◆ TASK ◆
Each entry has to be copied exactly, with nothing missed.

· · ·

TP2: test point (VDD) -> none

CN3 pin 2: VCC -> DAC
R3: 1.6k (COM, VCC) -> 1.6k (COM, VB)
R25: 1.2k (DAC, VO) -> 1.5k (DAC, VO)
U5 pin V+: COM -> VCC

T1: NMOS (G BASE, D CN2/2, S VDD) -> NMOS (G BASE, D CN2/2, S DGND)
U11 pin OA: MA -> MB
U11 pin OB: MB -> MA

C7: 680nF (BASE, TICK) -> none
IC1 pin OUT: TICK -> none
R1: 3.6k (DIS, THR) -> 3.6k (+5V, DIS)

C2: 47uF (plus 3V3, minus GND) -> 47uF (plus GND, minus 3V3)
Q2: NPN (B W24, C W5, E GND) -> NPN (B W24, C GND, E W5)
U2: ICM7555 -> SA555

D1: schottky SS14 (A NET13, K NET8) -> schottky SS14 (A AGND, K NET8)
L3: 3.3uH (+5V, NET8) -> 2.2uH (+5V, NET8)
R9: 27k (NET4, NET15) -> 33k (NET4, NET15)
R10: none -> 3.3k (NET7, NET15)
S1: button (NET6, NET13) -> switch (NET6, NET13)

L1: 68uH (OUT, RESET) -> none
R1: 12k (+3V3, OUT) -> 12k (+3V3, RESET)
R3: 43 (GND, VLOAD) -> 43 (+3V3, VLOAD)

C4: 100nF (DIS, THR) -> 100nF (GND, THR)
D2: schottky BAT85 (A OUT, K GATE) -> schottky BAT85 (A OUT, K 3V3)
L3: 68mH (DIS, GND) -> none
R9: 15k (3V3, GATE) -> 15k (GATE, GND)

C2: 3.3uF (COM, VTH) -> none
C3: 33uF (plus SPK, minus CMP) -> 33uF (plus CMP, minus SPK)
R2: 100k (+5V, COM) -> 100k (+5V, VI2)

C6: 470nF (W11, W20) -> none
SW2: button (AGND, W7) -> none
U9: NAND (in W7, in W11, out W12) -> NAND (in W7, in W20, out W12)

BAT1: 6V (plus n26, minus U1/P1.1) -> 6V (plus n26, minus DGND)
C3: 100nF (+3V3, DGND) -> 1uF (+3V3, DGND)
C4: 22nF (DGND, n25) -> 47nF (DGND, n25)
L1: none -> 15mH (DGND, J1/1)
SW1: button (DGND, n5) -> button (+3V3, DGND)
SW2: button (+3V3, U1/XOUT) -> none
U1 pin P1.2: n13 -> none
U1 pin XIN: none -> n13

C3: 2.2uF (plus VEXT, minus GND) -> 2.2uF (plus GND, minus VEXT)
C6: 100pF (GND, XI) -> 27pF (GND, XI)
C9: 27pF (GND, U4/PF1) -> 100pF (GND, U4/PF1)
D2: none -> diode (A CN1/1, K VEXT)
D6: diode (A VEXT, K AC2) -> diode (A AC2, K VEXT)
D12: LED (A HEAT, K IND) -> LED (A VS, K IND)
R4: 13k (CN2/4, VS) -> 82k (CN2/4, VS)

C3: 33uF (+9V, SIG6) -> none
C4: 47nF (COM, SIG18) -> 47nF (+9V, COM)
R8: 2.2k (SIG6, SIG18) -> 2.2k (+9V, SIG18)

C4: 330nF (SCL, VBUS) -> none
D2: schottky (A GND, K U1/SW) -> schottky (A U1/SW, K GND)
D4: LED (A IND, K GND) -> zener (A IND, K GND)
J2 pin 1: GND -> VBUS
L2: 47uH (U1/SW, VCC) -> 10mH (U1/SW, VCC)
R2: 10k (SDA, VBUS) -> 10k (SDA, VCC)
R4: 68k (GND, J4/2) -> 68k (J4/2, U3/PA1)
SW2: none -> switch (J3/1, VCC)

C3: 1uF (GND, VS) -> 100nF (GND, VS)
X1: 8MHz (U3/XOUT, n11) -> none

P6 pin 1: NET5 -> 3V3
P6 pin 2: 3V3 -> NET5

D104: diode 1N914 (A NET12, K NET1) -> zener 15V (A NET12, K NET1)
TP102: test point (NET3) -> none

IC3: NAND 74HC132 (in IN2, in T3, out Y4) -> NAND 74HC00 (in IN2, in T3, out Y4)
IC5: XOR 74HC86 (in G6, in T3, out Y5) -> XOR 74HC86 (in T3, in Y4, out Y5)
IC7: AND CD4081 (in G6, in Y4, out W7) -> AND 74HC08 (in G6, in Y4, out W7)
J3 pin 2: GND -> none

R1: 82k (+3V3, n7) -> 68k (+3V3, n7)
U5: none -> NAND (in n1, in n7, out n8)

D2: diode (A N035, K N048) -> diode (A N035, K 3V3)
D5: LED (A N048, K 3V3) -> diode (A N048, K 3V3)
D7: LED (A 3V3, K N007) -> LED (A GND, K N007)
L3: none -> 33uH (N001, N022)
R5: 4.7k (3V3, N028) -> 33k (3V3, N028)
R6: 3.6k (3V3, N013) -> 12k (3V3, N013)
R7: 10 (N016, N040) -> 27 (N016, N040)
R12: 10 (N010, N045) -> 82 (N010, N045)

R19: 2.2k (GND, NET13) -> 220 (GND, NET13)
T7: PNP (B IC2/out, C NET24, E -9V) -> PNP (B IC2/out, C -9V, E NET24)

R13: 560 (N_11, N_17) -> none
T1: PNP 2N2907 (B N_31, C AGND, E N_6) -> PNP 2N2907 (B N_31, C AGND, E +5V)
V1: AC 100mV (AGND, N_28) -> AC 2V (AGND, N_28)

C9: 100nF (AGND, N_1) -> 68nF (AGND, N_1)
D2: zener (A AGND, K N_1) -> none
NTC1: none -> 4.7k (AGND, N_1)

· · ·

◆ ANSWER FOR THIS EXERCISE ◆
TP2: test point (VDD) -> none

CN3 pin 2: VCC -> DAC
R3: 1.6k (COM, VCC) -> 1.6k (COM, VB)
R25: 1.2k (DAC, VO) -> 1.5k (DAC, VO)
U5 pin V+: COM -> VCC

T1: NMOS (G BASE, D CN2/2, S VDD) -> NMOS (G BASE, D CN2/2, S DGND)
U11 pin OA: MA -> MB
U11 pin OB: MB -> MA

C7: 680nF (BASE, TICK) -> none
IC1 pin OUT: TICK -> none
R1: 3.6k (DIS, THR) -> 3.6k (+5V, DIS)

C2: 47uF (plus 3V3, minus GND) -> 47uF (plus GND, minus 3V3)
Q2: NPN (B W24, C W5, E GND) -> NPN (B W24, C GND, E W5)
U2: ICM7555 -> SA555

D1: schottky SS14 (A NET13, K NET8) -> schottky SS14 (A AGND, K NET8)
L3: 3.3uH (+5V, NET8) -> 2.2uH (+5V, NET8)
R9: 27k (NET4, NET15) -> 33k (NET4, NET15)
R10: none -> 3.3k (NET7, NET15)
S1: button (NET6, NET13) -> switch (NET6, NET13)

L1: 68uH (OUT, RESET) -> none
R1: 12k (+3V3, OUT) -> 12k (+3V3, RESET)
R3: 43 (GND, VLOAD) -> 43 (+3V3, VLOAD)

C4: 100nF (DIS, THR) -> 100nF (GND, THR)
D2: schottky BAT85 (A OUT, K GATE) -> schottky BAT85 (A OUT, K 3V3)
L3: 68mH (DIS, GND) -> none
R9: 15k (3V3, GATE) -> 15k (GATE, GND)

C2: 3.3uF (COM, VTH) -> none
C3: 33uF (plus SPK, minus CMP) -> 33uF (plus CMP, minus SPK)
R2: 100k (+5V, COM) -> 100k (+5V, VI2)

C6: 470nF (W11, W20) -> none
SW2: button (AGND, W7) -> none
U9: NAND (in W7, in W11, out W12) -> NAND (in W7, in W20, out W12)

BAT1: 6V (plus n26, minus U1/P1.1) -> 6V (plus n26, minus DGND)
C3: 100nF (+3V3, DGND) -> 1uF (+3V3, DGND)
C4: 22nF (DGND, n25) -> 47nF (DGND, n25)
L1: none -> 15mH (DGND, J1/1)
SW1: button (DGND, n5) -> button (+3V3, DGND)
SW2: button (+3V3, U1/XOUT) -> none
U1 pin P1.2: n13 -> none
U1 pin XIN: none -> n13

C3: 2.2uF (plus VEXT, minus GND) -> 2.2uF (plus GND, minus VEXT)
C6: 100pF (GND, XI) -> 27pF (GND, XI)
C9: 27pF (GND, U4/PF1) -> 100pF (GND, U4/PF1)
D2: none -> diode (A CN1/1, K VEXT)
D6: diode (A VEXT, K AC2) -> diode (A AC2, K VEXT)
D12: LED (A HEAT, K IND) -> LED (A VS, K IND)
R4: 13k (CN2/4, VS) -> 82k (CN2/4, VS)

C3: 33uF (+9V, SIG6) -> none
C4: 47nF (COM, SIG18) -> 47nF (+9V, COM)
R8: 2.2k (SIG6, SIG18) -> 2.2k (+9V, SIG18)

C4: 330nF (SCL, VBUS) -> none
D2: schottky (A GND, K U1/SW) -> schottky (A U1/SW, K GND)
D4: LED (A IND, K GND) -> zener (A IND, K GND)
J2 pin 1: GND -> VBUS
L2: 47uH (U1/SW, VCC) -> 10mH (U1/SW, VCC)
R2: 10k (SDA, VBUS) -> 10k (SDA, VCC)
R4: 68k (GND, J4/2) -> 68k (J4/2, U3/PA1)
SW2: none -> switch (J3/1, VCC)

C3: 1uF (GND, VS) -> 100nF (GND, VS)
X1: 8MHz (U3/XOUT, n11) -> none

P6 pin 1: NET5 -> 3V3
P6 pin 2: 3V3 -> NET5

D104: diode 1N914 (A NET12, K NET1) -> zener 15V (A NET12, K NET1)
TP102: test point (NET3) -> none

IC3: NAND 74HC132 (in IN2, in T3, out Y4) -> NAND 74HC00 (in IN2, in T3, out Y4)
IC5: XOR 74HC86 (in G6, in T3, out Y5) -> XOR 74HC86 (in T3, in Y4, out Y5)
IC7: AND CD4081 (in G6, in Y4, out W7) -> AND 74HC08 (in G6, in Y4, out W7)
J3 pin 2: GND -> none

R1: 82k (+3V3, n7) -> 68k (+3V3, n7)
U5: none -> NAND (in n1, in n7, out n8)

D2: diode (A N035, K N048) -> diode (A N035, K 3V3)
D5: LED (A N048, K 3V3) -> diode (A N048, K 3V3)
D7: LED (A 3V3, K N007) -> LED (A GND, K N007)
L3: none -> 33uH (N001, N022)
R5: 4.7k (3V3, N028) -> 33k (3V3, N028)
R6: 3.6k (3V3, N013) -> 12k (3V3, N013)
R7: 10 (N016, N040) -> 27 (N016, N040)
R12: 10 (N010, N045) -> 82 (N010, N045)

R19: 2.2k (GND, NET13) -> 220 (GND, NET13)
T7: PNP (B IC2/out, C NET24, E -9V) -> PNP (B IC2/out, C -9V, E NET24)

R13: 560 (N_11, N_17) -> none
T1: PNP 2N2907 (B N_31, C AGND, E N_6) -> PNP 2N2907 (B N_31, C AGND, E +5V)
V1: AC 100mV (AGND, N_28) -> AC 2V (AGND, N_28)

C9: 100nF (AGND, N_1) -> 68nF (AGND, N_1)
D2: zener (A AGND, K N_1) -> none
NTC1: none -> 4.7k (AGND, N_1)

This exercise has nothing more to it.